TASK INSTRUCTIONS:
Copy the listing word for word, starting at its first line and stopping after the line that contains "1239 (698, 400)", with that line included.

DATA TO PROCESS:

## Begin

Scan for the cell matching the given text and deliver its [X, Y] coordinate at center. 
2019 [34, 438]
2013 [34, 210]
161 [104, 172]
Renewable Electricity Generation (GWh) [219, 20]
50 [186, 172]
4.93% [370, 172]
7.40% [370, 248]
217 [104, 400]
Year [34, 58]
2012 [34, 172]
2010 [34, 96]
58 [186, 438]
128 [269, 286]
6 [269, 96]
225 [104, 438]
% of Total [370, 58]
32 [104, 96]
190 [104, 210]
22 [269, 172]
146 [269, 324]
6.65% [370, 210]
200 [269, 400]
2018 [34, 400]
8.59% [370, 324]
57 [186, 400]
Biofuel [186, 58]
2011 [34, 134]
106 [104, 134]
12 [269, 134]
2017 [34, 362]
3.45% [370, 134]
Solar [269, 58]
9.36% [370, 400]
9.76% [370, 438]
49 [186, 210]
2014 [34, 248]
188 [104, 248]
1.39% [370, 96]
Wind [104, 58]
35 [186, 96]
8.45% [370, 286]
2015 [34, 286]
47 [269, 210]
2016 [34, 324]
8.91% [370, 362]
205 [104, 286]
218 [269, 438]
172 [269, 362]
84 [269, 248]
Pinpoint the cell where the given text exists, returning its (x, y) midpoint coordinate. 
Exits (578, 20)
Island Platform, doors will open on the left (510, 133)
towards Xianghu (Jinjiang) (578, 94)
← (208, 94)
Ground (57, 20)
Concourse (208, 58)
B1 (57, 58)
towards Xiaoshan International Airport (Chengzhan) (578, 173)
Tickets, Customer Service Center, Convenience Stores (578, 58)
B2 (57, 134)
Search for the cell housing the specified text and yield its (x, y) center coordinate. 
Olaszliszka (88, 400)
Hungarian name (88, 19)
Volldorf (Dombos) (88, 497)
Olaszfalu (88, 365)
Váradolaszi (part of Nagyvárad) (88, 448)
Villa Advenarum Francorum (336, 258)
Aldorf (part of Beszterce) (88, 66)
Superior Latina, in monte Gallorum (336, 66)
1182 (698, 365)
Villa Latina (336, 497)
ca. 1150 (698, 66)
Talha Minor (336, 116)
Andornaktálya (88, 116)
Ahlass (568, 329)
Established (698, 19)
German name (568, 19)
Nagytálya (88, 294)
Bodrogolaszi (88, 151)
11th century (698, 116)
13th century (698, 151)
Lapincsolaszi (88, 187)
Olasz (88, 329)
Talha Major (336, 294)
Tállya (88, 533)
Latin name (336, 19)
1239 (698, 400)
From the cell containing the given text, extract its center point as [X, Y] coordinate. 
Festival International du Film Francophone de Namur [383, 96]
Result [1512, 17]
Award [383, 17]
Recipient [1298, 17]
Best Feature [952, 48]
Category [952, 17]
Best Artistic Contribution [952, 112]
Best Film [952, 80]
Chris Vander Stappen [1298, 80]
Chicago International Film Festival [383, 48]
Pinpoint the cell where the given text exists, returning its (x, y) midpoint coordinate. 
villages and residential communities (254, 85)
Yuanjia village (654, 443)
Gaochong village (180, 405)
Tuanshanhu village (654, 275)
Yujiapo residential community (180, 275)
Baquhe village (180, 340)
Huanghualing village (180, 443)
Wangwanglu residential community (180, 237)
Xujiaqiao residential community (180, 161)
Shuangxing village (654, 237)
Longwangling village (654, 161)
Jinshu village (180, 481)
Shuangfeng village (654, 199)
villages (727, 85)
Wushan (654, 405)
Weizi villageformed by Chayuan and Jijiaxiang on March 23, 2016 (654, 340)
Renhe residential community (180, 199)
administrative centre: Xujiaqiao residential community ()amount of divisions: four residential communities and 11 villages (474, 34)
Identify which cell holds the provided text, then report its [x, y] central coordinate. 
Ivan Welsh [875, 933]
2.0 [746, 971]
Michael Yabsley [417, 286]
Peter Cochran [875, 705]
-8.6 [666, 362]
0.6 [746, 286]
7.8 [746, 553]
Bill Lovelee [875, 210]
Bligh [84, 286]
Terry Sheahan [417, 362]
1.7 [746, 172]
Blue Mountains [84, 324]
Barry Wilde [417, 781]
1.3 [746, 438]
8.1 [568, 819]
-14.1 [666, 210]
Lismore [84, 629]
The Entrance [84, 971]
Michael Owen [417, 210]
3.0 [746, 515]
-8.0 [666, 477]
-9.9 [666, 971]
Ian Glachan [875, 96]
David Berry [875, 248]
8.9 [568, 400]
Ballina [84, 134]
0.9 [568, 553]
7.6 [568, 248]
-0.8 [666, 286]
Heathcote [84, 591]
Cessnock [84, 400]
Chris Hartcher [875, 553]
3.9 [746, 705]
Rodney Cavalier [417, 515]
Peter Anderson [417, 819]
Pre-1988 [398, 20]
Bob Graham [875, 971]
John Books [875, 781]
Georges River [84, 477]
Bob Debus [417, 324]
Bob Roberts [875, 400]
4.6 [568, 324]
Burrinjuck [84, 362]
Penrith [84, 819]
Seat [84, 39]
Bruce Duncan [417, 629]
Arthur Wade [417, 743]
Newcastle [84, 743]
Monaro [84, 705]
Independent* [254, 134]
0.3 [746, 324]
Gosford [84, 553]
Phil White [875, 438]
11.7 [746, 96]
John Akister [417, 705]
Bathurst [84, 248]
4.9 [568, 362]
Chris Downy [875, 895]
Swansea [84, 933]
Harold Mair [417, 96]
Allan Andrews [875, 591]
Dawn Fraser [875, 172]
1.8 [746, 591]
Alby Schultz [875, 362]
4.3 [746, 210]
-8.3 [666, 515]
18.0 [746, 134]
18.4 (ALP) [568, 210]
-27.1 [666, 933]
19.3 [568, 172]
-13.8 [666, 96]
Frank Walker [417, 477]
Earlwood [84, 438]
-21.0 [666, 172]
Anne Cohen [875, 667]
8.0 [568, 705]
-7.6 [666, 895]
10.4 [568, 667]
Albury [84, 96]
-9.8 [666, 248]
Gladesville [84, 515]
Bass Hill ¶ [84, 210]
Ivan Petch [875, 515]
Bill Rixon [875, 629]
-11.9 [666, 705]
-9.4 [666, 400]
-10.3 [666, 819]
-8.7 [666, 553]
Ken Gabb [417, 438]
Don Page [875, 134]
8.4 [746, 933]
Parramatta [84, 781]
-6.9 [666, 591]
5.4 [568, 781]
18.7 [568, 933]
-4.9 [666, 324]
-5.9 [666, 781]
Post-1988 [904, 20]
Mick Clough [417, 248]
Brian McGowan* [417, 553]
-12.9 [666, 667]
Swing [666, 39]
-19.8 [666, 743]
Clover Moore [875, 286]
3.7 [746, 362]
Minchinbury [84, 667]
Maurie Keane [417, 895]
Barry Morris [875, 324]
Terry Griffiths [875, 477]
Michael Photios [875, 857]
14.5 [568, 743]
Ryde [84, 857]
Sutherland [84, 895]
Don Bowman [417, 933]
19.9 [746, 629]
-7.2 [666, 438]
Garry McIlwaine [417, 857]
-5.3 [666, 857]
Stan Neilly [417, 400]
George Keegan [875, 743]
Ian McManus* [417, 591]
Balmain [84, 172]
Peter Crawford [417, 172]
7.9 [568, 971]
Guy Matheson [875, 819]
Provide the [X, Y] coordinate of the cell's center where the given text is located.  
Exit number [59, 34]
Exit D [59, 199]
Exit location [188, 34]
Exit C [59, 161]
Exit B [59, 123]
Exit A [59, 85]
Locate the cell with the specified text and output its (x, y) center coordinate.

## End

COMPLETE OUTPUT:
Scan for the cell matching the given text and deliver its [X, Y] coordinate at center. 
2019 [34, 438]
2013 [34, 210]
161 [104, 172]
Renewable Electricity Generation (GWh) [219, 20]
50 [186, 172]
4.93% [370, 172]
7.40% [370, 248]
217 [104, 400]
Year [34, 58]
2012 [34, 172]
2010 [34, 96]
58 [186, 438]
128 [269, 286]
6 [269, 96]
225 [104, 438]
% of Total [370, 58]
32 [104, 96]
190 [104, 210]
22 [269, 172]
146 [269, 324]
6.65% [370, 210]
200 [269, 400]
2018 [34, 400]
8.59% [370, 324]
57 [186, 400]
Biofuel [186, 58]
2011 [34, 134]
106 [104, 134]
12 [269, 134]
2017 [34, 362]
3.45% [370, 134]
Solar [269, 58]
9.36% [370, 400]
9.76% [370, 438]
49 [186, 210]
2014 [34, 248]
188 [104, 248]
1.39% [370, 96]
Wind [104, 58]
35 [186, 96]
8.45% [370, 286]
2015 [34, 286]
47 [269, 210]
2016 [34, 324]
8.91% [370, 362]
205 [104, 286]
218 [269, 438]
172 [269, 362]
84 [269, 248]
Pinpoint the cell where the given text exists, returning its (x, y) midpoint coordinate. 
Exits (578, 20)
Island Platform, doors will open on the left (510, 133)
towards Xianghu (Jinjiang) (578, 94)
← (208, 94)
Ground (57, 20)
Concourse (208, 58)
B1 (57, 58)
towards Xiaoshan International Airport (Chengzhan) (578, 173)
Tickets, Customer Service Center, Convenience Stores (578, 58)
B2 (57, 134)
Search for the cell housing the specified text and yield its (x, y) center coordinate. 
Olaszliszka (88, 400)
Hungarian name (88, 19)
Volldorf (Dombos) (88, 497)
Olaszfalu (88, 365)
Váradolaszi (part of Nagyvárad) (88, 448)
Villa Advenarum Francorum (336, 258)
Aldorf (part of Beszterce) (88, 66)
Superior Latina, in monte Gallorum (336, 66)
1182 (698, 365)
Villa Latina (336, 497)
ca. 1150 (698, 66)
Talha Minor (336, 116)
Andornaktálya (88, 116)
Ahlass (568, 329)
Established (698, 19)
German name (568, 19)
Nagytálya (88, 294)
Bodrogolaszi (88, 151)
11th century (698, 116)
13th century (698, 151)
Lapincsolaszi (88, 187)
Olasz (88, 329)
Talha Major (336, 294)
Tállya (88, 533)
Latin name (336, 19)
1239 (698, 400)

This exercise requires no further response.